[Records excerpted from a collection]
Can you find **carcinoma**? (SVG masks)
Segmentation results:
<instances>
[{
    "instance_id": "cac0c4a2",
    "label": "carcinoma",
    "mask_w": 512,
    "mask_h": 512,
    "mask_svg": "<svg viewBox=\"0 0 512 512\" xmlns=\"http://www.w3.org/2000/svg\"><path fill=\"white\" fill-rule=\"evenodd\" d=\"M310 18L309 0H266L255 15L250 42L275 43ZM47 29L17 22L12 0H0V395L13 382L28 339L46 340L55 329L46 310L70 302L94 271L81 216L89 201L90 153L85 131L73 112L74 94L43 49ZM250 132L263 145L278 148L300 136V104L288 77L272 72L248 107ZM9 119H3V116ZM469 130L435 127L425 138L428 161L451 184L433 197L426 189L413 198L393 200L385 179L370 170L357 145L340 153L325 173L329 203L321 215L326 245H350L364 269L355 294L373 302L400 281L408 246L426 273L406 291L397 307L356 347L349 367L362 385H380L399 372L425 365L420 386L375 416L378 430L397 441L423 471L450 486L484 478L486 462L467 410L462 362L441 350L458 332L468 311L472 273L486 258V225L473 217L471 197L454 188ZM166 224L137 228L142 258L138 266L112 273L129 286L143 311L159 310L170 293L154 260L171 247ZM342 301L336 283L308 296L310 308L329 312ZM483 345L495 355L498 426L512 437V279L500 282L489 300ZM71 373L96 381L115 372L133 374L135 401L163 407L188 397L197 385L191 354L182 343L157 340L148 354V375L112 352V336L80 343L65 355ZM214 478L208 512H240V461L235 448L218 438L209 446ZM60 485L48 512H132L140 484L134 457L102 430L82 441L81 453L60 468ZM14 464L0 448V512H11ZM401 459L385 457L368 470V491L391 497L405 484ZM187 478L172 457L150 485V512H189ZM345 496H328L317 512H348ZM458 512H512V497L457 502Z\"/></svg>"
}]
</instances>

(WRITTEN TASK)
Out of the records, collect only those lines that contain the string "carcinoma".

(EXERCISE RESPONSE)
Can you find **carcinoma**? (SVG masks)
    "label": "carcinoma",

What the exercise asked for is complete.